- _WHAT TO PRODUCE_
Return the data below, unchanged.

[Object displacement listings]

--*--

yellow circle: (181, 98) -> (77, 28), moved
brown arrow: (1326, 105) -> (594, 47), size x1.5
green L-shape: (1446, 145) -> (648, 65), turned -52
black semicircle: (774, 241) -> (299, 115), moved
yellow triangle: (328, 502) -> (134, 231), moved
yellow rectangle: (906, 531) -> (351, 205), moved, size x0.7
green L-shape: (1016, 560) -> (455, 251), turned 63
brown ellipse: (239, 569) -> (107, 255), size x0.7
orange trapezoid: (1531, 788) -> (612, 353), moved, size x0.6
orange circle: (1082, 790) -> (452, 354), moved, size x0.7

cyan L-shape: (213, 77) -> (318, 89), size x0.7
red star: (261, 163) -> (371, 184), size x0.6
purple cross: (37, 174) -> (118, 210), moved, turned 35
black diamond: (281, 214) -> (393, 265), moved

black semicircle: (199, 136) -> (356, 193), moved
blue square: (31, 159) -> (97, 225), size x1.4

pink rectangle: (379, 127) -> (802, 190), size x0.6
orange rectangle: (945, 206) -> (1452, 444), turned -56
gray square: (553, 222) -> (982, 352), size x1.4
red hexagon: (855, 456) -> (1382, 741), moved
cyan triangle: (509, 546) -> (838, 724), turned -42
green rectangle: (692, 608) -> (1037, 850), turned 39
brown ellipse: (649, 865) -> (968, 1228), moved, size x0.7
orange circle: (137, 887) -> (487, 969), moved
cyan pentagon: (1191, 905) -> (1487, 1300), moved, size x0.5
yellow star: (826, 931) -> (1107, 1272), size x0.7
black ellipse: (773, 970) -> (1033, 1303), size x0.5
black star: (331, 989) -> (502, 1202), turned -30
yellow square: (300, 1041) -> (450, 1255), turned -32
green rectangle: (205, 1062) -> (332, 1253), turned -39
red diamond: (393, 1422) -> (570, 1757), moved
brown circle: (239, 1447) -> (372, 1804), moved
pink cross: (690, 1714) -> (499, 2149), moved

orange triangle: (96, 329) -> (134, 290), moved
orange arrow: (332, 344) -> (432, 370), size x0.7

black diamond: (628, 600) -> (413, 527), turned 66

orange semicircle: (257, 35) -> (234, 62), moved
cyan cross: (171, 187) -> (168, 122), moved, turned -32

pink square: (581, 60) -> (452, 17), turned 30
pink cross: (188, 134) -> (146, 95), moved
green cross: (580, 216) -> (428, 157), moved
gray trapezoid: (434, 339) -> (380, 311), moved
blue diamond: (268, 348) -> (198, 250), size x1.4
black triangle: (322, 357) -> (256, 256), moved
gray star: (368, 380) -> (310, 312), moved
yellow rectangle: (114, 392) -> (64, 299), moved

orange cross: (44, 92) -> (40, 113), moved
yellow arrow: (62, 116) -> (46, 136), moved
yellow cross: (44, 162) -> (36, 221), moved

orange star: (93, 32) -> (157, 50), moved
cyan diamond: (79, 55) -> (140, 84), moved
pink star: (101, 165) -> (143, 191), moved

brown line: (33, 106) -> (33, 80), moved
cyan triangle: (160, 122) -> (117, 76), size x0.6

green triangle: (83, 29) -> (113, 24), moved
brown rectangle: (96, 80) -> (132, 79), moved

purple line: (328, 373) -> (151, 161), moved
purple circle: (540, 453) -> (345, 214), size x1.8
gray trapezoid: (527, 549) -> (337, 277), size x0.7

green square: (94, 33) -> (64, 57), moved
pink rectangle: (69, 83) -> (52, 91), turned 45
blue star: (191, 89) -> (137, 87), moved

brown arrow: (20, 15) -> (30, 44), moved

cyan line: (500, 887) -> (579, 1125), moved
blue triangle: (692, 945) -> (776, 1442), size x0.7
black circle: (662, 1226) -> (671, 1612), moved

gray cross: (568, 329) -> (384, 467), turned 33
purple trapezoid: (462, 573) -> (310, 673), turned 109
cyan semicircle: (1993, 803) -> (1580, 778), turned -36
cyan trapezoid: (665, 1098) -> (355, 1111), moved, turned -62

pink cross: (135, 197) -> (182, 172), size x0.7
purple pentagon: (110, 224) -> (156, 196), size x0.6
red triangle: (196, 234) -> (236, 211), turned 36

--*--

- _WRITTEN ANSWER_
yellow circle: (181, 98) -> (77, 28), moved
brown arrow: (1326, 105) -> (594, 47), size x1.5
green L-shape: (1446, 145) -> (648, 65), turned -52
black semicircle: (774, 241) -> (299, 115), moved
yellow triangle: (328, 502) -> (134, 231), moved
yellow rectangle: (906, 531) -> (351, 205), moved, size x0.7
green L-shape: (1016, 560) -> (455, 251), turned 63
brown ellipse: (239, 569) -> (107, 255), size x0.7
orange trapezoid: (1531, 788) -> (612, 353), moved, size x0.6
orange circle: (1082, 790) -> (452, 354), moved, size x0.7

cyan L-shape: (213, 77) -> (318, 89), size x0.7
red star: (261, 163) -> (371, 184), size x0.6
purple cross: (37, 174) -> (118, 210), moved, turned 35
black diamond: (281, 214) -> (393, 265), moved

black semicircle: (199, 136) -> (356, 193), moved
blue square: (31, 159) -> (97, 225), size x1.4

pink rectangle: (379, 127) -> (802, 190), size x0.6
orange rectangle: (945, 206) -> (1452, 444), turned -56
gray square: (553, 222) -> (982, 352), size x1.4
red hexagon: (855, 456) -> (1382, 741), moved
cyan triangle: (509, 546) -> (838, 724), turned -42
green rectangle: (692, 608) -> (1037, 850), turned 39
brown ellipse: (649, 865) -> (968, 1228), moved, size x0.7
orange circle: (137, 887) -> (487, 969), moved
cyan pentagon: (1191, 905) -> (1487, 1300), moved, size x0.5
yellow star: (826, 931) -> (1107, 1272), size x0.7
black ellipse: (773, 970) -> (1033, 1303), size x0.5
black star: (331, 989) -> (502, 1202), turned -30
yellow square: (300, 1041) -> (450, 1255), turned -32
green rectangle: (205, 1062) -> (332, 1253), turned -39
red diamond: (393, 1422) -> (570, 1757), moved
brown circle: (239, 1447) -> (372, 1804), moved
pink cross: (690, 1714) -> (499, 2149), moved

orange triangle: (96, 329) -> (134, 290), moved
orange arrow: (332, 344) -> (432, 370), size x0.7

black diamond: (628, 600) -> (413, 527), turned 66

orange semicircle: (257, 35) -> (234, 62), moved
cyan cross: (171, 187) -> (168, 122), moved, turned -32

pink square: (581, 60) -> (452, 17), turned 30
pink cross: (188, 134) -> (146, 95), moved
green cross: (580, 216) -> (428, 157), moved
gray trapezoid: (434, 339) -> (380, 311), moved
blue diamond: (268, 348) -> (198, 250), size x1.4
black triangle: (322, 357) -> (256, 256), moved
gray star: (368, 380) -> (310, 312), moved
yellow rectangle: (114, 392) -> (64, 299), moved

orange cross: (44, 92) -> (40, 113), moved
yellow arrow: (62, 116) -> (46, 136), moved
yellow cross: (44, 162) -> (36, 221), moved

orange star: (93, 32) -> (157, 50), moved
cyan diamond: (79, 55) -> (140, 84), moved
pink star: (101, 165) -> (143, 191), moved

brown line: (33, 106) -> (33, 80), moved
cyan triangle: (160, 122) -> (117, 76), size x0.6

green triangle: (83, 29) -> (113, 24), moved
brown rectangle: (96, 80) -> (132, 79), moved

purple line: (328, 373) -> (151, 161), moved
purple circle: (540, 453) -> (345, 214), size x1.8
gray trapezoid: (527, 549) -> (337, 277), size x0.7

green square: (94, 33) -> (64, 57), moved
pink rectangle: (69, 83) -> (52, 91), turned 45
blue star: (191, 89) -> (137, 87), moved

brown arrow: (20, 15) -> (30, 44), moved

cyan line: (500, 887) -> (579, 1125), moved
blue triangle: (692, 945) -> (776, 1442), size x0.7
black circle: (662, 1226) -> (671, 1612), moved

gray cross: (568, 329) -> (384, 467), turned 33
purple trapezoid: (462, 573) -> (310, 673), turned 109
cyan semicircle: (1993, 803) -> (1580, 778), turned -36
cyan trapezoid: (665, 1098) -> (355, 1111), moved, turned -62

pink cross: (135, 197) -> (182, 172), size x0.7
purple pentagon: (110, 224) -> (156, 196), size x0.6
red triangle: (196, 234) -> (236, 211), turned 36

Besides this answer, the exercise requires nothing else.